CHALLENGE:
Which lines in the listing below contain the string "flageolet"? Copy each of them, treating uppercase and lowercase letters as distinct.

DATA EXCERPTS:

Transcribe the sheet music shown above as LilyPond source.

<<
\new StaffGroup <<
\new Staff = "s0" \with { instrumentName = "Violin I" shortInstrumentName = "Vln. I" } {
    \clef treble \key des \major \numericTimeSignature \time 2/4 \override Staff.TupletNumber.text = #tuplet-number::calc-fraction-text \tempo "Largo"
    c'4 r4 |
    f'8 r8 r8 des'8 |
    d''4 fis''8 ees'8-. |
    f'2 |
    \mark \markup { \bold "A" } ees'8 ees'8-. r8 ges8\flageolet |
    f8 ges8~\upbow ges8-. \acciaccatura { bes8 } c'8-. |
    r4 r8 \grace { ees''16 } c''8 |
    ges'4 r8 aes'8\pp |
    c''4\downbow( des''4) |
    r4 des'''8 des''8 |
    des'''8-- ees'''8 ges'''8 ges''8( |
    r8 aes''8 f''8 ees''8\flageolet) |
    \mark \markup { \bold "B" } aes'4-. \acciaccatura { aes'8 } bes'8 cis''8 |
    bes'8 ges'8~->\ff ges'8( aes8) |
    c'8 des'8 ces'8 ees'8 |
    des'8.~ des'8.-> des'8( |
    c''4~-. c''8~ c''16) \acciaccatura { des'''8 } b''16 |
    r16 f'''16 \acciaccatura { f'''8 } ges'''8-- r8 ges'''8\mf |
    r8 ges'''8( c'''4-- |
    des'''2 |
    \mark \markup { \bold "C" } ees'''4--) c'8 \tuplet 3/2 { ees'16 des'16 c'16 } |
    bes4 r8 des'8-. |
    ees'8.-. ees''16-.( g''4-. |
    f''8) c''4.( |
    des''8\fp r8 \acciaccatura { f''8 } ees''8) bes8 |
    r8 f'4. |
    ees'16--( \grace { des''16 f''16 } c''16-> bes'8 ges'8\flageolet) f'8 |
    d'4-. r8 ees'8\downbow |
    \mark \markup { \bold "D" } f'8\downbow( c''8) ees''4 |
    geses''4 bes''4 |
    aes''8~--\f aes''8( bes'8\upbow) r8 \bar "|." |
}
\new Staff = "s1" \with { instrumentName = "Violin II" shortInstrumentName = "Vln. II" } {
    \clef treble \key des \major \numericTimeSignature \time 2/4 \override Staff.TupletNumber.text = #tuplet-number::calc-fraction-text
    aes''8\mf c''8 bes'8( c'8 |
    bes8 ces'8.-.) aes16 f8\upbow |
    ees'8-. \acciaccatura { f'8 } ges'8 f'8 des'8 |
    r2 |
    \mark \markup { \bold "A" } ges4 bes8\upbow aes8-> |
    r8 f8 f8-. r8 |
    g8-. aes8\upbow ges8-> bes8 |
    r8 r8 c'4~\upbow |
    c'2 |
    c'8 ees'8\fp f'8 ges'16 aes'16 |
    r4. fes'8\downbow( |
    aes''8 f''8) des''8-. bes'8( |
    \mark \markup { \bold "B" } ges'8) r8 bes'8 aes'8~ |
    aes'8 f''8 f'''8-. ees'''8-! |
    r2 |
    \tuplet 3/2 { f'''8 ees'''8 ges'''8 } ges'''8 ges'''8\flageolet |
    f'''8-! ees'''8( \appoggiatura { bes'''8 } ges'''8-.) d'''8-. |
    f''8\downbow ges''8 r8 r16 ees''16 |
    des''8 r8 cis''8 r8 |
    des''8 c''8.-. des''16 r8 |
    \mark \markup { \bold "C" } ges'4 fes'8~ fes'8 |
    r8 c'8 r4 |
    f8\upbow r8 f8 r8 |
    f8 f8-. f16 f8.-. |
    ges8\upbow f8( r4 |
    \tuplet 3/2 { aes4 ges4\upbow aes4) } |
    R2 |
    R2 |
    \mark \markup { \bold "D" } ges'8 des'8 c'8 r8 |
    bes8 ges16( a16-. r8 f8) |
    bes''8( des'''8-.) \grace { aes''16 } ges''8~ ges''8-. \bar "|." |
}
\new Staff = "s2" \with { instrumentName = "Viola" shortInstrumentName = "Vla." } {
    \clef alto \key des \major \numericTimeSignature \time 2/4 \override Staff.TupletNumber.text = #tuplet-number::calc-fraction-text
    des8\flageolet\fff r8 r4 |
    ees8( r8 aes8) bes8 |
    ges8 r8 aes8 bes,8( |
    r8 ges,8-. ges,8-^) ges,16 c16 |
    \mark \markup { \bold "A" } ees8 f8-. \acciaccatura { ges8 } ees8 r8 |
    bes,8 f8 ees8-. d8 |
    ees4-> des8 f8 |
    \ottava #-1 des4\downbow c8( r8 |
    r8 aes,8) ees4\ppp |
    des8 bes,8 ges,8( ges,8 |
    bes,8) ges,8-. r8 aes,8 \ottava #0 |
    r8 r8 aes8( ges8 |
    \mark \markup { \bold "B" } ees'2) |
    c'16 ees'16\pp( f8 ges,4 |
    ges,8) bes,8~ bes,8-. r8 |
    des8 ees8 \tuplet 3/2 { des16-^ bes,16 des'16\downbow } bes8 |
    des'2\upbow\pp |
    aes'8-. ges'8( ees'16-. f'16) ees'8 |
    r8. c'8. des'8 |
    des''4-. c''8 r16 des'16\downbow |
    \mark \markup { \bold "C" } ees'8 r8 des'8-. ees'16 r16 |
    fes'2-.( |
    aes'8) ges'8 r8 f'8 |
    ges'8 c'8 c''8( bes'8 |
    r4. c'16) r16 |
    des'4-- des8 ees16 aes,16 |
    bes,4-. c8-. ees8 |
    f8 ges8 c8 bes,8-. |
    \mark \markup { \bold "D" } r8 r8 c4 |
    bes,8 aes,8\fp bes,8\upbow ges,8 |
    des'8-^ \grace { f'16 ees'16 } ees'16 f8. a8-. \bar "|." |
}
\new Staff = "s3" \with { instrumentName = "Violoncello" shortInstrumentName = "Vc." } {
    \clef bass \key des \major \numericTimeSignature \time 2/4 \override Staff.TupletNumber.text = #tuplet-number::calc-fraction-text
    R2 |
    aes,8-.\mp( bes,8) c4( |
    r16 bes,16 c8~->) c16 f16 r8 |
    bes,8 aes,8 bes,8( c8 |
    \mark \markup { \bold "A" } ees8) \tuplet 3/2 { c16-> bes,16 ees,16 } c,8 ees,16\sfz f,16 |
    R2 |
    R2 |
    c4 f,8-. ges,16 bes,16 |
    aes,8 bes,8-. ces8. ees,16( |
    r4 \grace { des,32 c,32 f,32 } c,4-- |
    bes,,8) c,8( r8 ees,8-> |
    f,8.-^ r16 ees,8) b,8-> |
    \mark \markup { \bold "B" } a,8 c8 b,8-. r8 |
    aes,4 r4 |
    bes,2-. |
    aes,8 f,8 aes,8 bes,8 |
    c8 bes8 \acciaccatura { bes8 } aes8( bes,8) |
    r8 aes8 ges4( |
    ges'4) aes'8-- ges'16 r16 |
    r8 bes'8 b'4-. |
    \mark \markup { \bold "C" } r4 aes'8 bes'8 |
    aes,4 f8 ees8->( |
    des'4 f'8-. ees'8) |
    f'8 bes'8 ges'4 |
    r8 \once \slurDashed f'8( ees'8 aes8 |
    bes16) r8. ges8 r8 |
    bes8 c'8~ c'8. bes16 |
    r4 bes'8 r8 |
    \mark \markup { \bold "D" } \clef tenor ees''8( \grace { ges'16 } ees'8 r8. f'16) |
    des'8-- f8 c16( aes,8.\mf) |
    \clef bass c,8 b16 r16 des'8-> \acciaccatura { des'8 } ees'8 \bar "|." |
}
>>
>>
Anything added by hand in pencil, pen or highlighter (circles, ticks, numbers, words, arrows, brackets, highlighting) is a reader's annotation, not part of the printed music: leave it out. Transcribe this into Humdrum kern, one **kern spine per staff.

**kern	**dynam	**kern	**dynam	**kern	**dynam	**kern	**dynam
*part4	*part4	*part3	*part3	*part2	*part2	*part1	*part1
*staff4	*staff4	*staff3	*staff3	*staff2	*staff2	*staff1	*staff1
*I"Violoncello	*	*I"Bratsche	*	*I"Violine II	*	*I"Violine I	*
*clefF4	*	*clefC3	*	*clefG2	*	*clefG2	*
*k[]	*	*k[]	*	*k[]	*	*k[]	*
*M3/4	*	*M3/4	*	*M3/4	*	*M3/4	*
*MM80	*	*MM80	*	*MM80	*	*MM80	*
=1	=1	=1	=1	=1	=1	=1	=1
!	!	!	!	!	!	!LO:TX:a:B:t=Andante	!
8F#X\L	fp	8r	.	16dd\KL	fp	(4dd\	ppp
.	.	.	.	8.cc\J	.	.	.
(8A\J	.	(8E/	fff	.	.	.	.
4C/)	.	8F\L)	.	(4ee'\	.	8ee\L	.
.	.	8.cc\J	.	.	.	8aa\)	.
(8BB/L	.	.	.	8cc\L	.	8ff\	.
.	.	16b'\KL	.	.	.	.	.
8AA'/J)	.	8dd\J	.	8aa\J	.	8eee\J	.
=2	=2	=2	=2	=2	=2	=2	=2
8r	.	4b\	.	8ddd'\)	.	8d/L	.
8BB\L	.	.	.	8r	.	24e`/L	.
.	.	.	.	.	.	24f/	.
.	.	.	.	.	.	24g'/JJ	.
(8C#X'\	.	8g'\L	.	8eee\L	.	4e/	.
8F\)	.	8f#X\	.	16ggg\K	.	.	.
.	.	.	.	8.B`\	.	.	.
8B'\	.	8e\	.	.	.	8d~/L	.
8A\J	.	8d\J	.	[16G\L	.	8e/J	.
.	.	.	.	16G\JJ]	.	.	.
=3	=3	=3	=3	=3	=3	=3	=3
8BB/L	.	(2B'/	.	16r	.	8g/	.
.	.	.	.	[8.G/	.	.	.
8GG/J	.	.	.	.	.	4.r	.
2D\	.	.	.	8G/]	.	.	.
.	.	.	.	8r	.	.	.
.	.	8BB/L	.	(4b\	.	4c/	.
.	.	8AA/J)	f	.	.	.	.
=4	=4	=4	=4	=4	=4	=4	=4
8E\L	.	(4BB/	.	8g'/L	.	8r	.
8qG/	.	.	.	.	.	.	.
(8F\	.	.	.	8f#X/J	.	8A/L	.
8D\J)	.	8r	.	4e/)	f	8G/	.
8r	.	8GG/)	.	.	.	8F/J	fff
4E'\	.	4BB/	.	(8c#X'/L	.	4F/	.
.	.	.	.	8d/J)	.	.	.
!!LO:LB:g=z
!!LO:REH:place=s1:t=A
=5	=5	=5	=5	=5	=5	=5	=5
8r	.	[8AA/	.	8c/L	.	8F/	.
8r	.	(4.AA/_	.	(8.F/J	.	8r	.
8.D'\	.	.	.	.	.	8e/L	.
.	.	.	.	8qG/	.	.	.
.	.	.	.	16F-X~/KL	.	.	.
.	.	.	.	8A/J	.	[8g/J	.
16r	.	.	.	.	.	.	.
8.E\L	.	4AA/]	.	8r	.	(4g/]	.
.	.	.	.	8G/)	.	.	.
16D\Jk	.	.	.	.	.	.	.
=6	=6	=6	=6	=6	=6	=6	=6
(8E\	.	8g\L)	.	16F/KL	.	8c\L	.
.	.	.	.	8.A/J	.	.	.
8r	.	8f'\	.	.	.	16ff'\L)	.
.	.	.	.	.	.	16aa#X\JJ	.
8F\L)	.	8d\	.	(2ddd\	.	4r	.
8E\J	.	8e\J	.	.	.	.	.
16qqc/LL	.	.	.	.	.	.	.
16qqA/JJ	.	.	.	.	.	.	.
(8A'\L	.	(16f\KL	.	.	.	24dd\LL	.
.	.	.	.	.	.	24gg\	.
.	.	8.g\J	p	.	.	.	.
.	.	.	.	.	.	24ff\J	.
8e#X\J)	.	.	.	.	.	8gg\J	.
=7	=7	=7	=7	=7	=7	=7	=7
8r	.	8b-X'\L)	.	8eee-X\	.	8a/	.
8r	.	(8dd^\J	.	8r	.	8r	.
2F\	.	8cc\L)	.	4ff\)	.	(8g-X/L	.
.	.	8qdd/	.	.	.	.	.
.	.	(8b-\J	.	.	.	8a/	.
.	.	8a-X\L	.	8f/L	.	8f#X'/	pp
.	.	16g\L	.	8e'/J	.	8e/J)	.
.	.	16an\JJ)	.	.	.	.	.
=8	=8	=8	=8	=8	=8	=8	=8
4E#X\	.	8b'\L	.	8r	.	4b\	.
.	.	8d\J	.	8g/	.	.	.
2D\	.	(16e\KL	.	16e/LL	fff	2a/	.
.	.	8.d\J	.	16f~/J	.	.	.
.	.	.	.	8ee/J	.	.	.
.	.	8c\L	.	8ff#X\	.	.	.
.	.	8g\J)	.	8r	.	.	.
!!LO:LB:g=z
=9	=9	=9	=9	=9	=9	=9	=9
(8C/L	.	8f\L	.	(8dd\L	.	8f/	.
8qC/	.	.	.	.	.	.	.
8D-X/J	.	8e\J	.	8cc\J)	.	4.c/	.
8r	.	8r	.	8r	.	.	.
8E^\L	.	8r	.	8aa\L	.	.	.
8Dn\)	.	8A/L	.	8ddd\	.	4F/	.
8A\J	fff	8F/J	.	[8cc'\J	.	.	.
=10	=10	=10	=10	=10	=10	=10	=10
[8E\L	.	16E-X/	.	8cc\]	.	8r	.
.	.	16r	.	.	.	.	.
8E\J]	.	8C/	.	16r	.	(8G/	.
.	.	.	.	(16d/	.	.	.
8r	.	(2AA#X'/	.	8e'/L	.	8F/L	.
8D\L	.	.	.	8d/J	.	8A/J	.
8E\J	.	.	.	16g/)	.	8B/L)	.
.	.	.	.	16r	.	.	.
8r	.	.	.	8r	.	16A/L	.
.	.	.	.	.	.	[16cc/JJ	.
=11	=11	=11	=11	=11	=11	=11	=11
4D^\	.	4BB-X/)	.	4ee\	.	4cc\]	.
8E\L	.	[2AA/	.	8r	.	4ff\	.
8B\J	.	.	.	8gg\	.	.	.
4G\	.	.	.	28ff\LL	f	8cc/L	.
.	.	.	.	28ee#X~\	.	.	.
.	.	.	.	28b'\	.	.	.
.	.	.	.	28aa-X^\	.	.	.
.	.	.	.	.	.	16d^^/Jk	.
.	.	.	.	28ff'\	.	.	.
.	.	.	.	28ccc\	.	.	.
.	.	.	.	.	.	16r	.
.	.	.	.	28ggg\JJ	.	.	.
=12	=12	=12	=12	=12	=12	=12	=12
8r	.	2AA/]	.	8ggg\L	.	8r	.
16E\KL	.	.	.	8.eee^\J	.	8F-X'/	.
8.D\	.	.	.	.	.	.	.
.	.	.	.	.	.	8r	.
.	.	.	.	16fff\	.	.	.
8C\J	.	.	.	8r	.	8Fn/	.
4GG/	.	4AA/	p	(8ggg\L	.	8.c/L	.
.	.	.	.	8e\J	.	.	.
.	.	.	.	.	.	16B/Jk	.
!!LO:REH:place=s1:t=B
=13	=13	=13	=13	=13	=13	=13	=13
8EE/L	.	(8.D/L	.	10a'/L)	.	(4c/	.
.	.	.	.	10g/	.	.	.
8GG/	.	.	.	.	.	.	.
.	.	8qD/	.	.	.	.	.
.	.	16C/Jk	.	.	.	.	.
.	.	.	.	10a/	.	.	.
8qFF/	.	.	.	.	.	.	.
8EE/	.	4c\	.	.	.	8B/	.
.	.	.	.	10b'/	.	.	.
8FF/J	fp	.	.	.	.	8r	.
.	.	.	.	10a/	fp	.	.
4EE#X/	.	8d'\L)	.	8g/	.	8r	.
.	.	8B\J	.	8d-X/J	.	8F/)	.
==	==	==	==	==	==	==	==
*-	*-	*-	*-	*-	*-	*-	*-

EXERCISE RESPONSE:
    \mark \markup { \bold "A" } ees'8 ees'8-. r8 ges8\flageolet |
    r8 aes''8 f''8 ees''8\flageolet) |
    ees'16--( \grace { des''16 f''16 } c''16-> bes'8 ges'8\flageolet) f'8 |
    \tuplet 3/2 { f'''8 ees'''8 ges'''8 } ges'''8 ges'''8\flageolet |
    des8\flageolet\fff r8 r4 |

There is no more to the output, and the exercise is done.